The answer should be each line of the records that contains the word "MATRIX"; please copy them all.
--- SOURCE INFORMATION Enclosed Below ---
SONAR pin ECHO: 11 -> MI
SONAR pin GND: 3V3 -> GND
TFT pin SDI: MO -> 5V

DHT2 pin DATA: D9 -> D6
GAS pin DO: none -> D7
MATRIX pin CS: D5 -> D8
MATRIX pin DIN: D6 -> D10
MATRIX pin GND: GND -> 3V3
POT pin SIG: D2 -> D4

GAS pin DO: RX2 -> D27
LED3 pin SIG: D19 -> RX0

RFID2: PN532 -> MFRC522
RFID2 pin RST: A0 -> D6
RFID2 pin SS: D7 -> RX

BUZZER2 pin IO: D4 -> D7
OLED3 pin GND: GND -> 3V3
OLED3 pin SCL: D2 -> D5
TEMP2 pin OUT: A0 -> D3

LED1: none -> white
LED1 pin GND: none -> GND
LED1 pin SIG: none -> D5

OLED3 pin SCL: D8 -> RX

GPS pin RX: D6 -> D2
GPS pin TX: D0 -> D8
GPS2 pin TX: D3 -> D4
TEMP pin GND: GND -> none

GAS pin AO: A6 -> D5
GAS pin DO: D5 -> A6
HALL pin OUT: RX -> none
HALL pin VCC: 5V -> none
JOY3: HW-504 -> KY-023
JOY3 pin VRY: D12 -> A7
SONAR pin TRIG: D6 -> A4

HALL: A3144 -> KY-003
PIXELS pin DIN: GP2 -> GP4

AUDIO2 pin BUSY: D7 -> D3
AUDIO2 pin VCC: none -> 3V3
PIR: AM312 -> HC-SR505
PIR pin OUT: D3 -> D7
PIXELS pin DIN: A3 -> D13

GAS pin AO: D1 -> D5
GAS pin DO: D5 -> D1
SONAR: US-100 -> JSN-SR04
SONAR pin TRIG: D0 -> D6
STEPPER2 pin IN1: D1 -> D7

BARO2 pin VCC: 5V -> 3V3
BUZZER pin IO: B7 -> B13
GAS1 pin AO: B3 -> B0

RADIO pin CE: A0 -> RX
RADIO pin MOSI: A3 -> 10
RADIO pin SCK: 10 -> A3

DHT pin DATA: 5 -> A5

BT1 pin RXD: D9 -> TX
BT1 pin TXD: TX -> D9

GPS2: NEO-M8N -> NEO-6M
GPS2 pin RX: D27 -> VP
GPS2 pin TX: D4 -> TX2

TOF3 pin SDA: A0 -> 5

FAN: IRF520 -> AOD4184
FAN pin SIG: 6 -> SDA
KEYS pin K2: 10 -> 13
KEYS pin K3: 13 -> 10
--- End of Enclosed SOURCE INFORMATION ---
▶ _ANSWER TO THIS EXERCISE_
MATRIX pin CS: D5 -> D8
MATRIX pin DIN: D6 -> D10
MATRIX pin GND: GND -> 3V3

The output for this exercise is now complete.